Start of Block

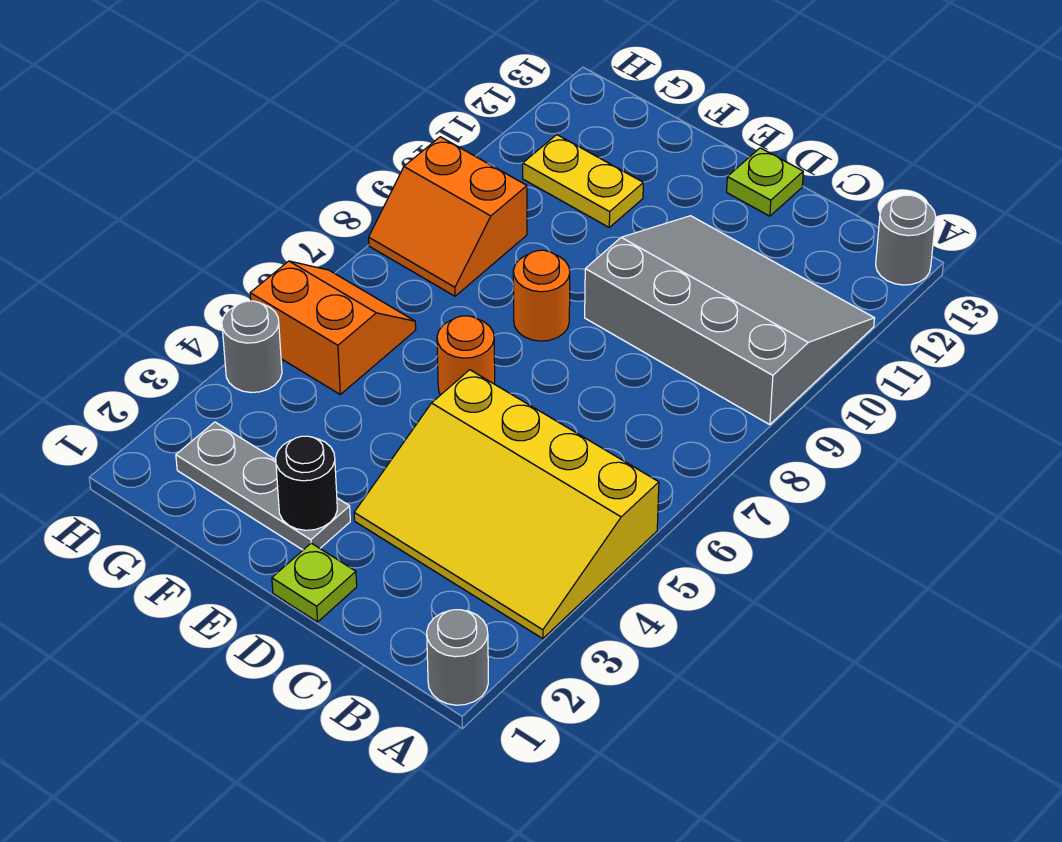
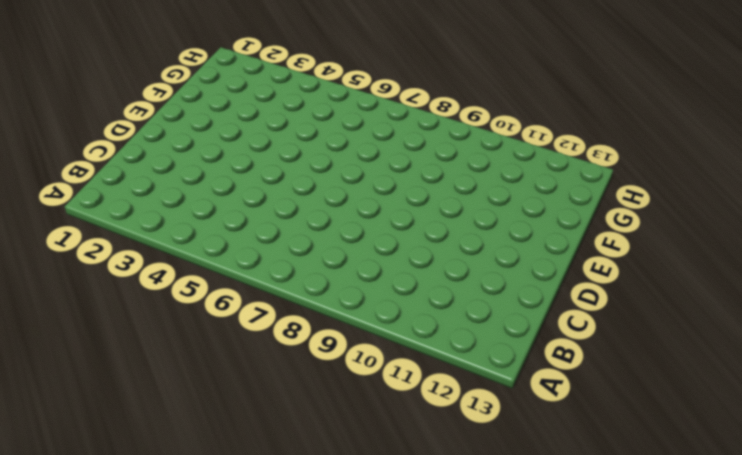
none -> grey round brick A1 level 1
none -> yellow slope A3:D5 level 1 top 5
none -> grey slope A9:D11 level 1 top 9

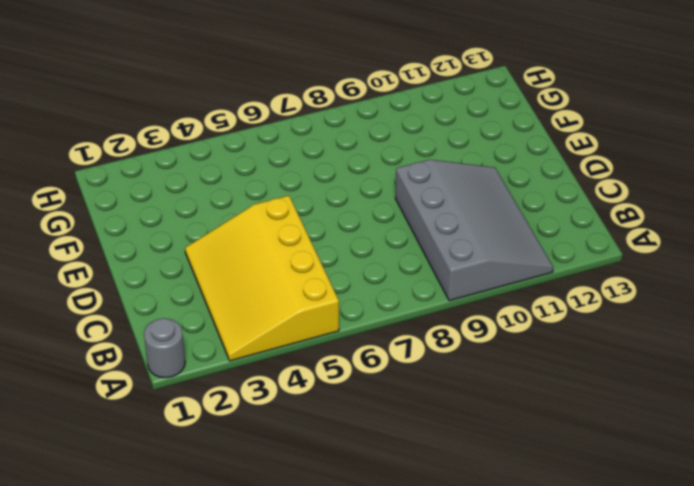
none -> grey round brick A13 level 1
none -> lime plate D1 level 1
none -> lime plate D13 level 1

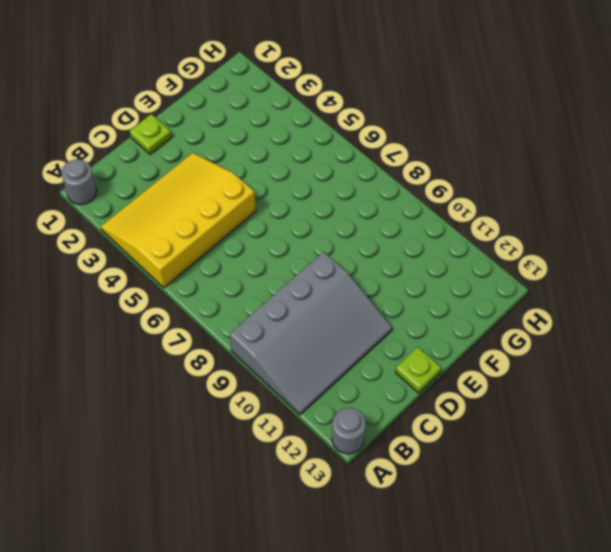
none -> grey plate E2:G2 level 1
none -> orange round brick E6 level 1
none -> orange round brick E8 level 1

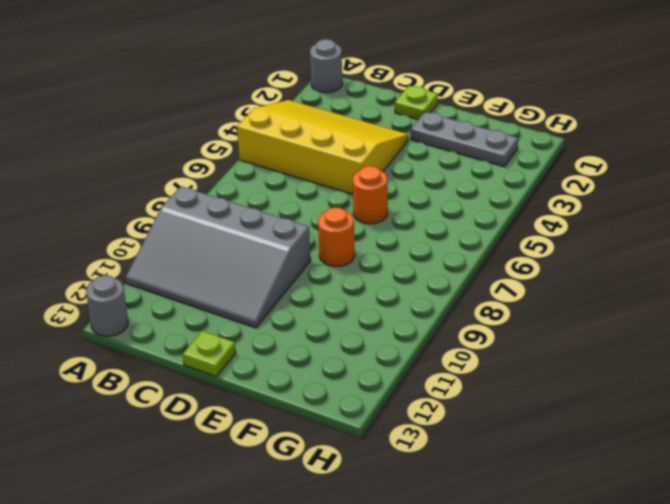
none -> yellow plate F11:G11 level 1
none -> orange slope G5:H6 level 1 top 5
none -> orange slope G8:H9 level 1 top 9

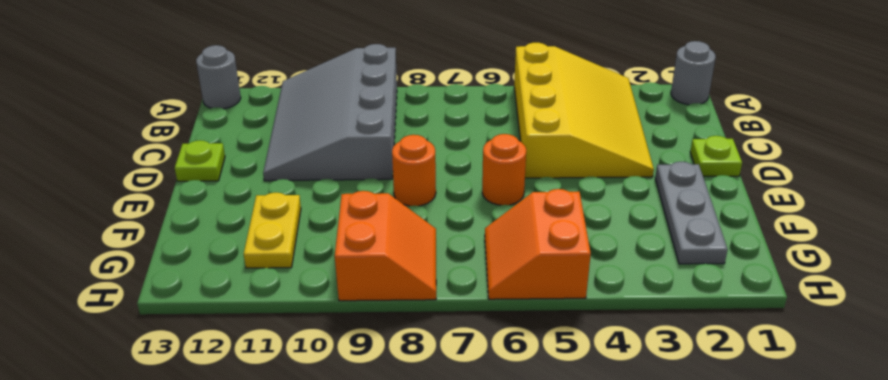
none -> grey round brick H4 level 1
none -> black round brick E2 level 2

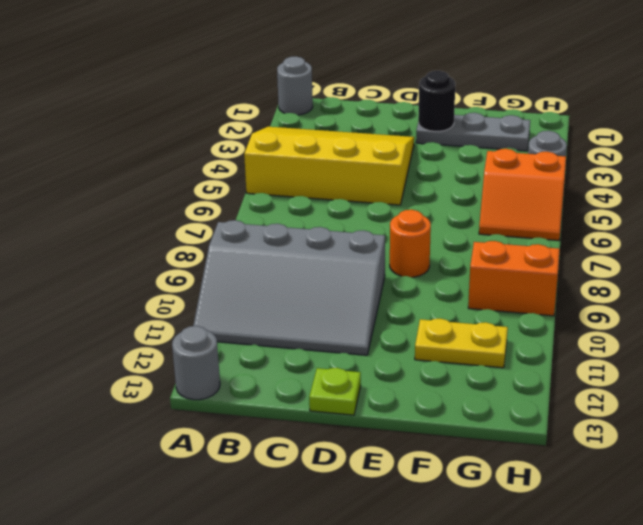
none -> lime plate D1 level 1
none -> orange round brick E6 level 1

End of Block

**Description of the task:** Scan the material above for the word "round". Copy each line where it occurs.

**Exercise solution:**
none -> grey round brick A1 level 1
none -> grey round brick A13 level 1
none -> orange round brick E6 level 1
none -> orange round brick E8 level 1
none -> grey round brick H4 level 1
none -> black round brick E2 level 2
none -> orange round brick E6 level 1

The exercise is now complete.